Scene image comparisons

########

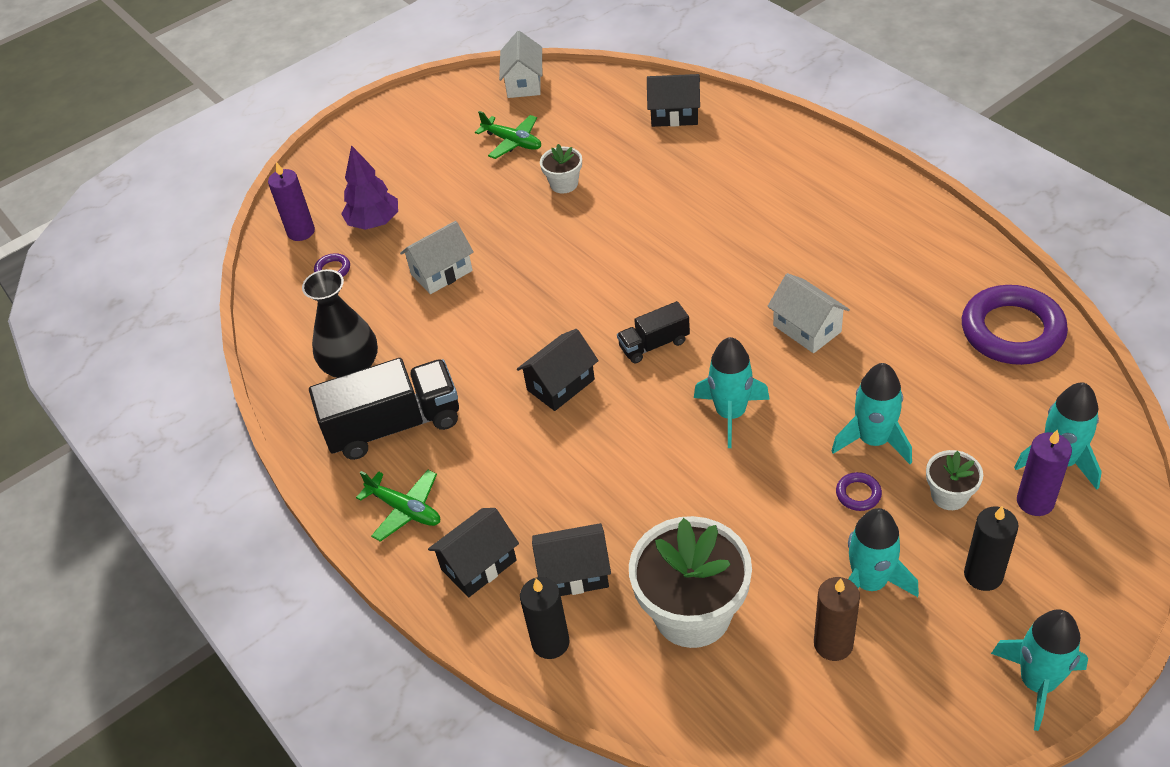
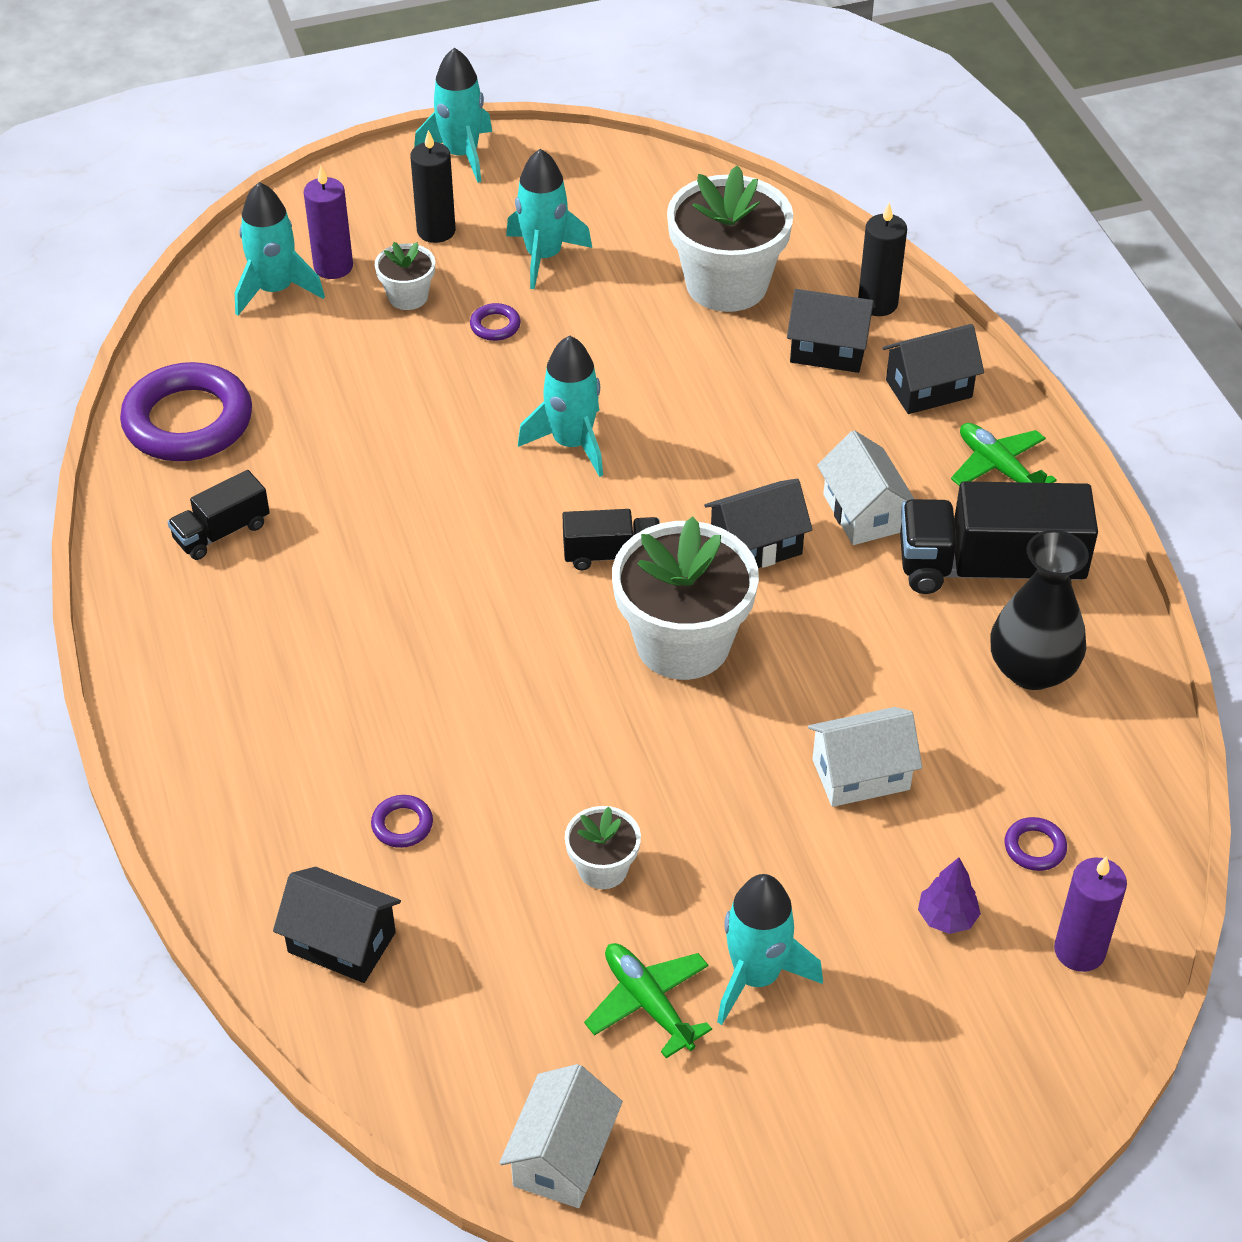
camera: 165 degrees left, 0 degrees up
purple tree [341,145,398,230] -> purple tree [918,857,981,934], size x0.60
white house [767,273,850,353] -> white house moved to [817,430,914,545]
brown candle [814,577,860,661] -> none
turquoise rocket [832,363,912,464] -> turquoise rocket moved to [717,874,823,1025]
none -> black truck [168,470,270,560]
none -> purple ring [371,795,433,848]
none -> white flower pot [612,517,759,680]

########

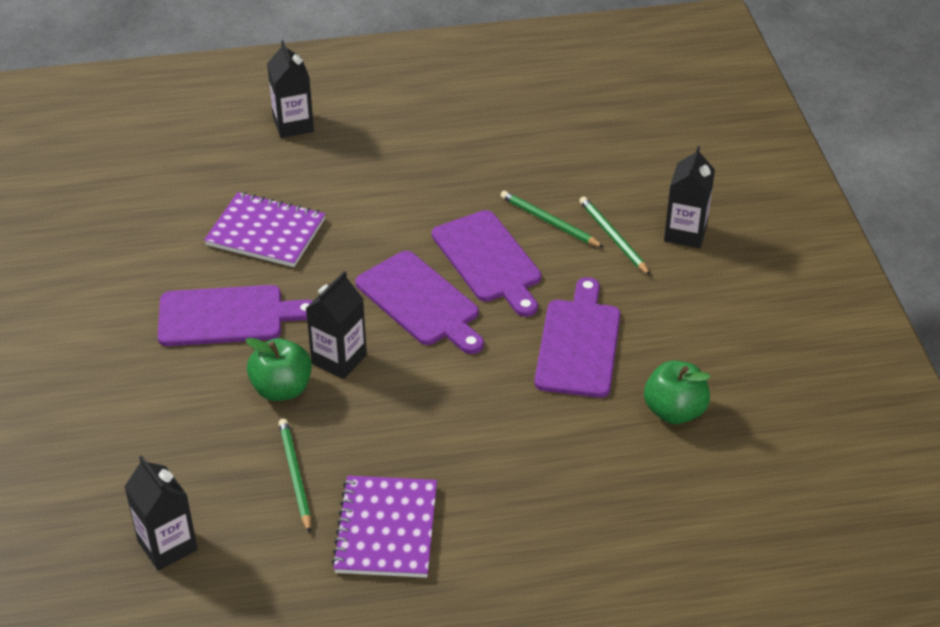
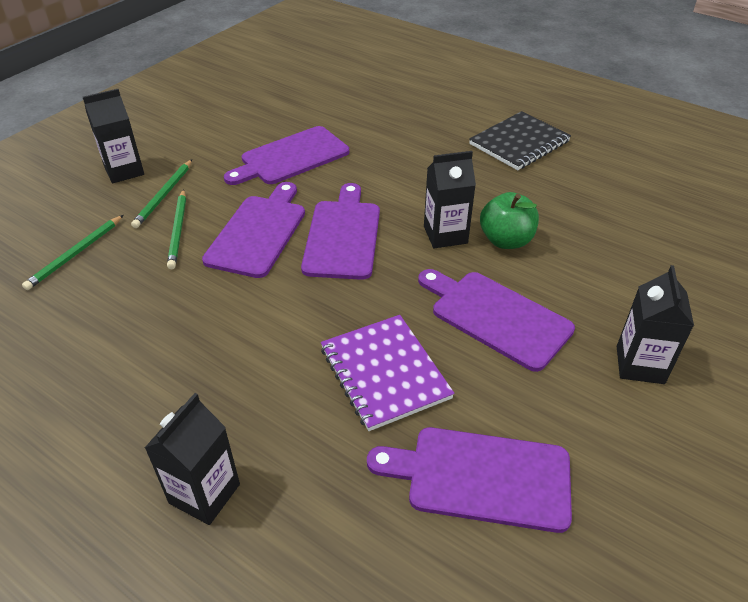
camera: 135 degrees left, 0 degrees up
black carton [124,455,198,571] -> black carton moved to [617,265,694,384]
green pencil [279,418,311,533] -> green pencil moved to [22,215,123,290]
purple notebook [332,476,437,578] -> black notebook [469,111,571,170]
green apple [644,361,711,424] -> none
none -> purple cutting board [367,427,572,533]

########

What is required
A word-for-word copy of the lines above from the one with "camera: 165 degrees left, 0 degrees up" through the one with "brown candle [814,577,860,661] -> none", inclusive, is the only output wanted.

Exercise output
camera: 165 degrees left, 0 degrees up
purple tree [341,145,398,230] -> purple tree [918,857,981,934], size x0.60
white house [767,273,850,353] -> white house moved to [817,430,914,545]
brown candle [814,577,860,661] -> none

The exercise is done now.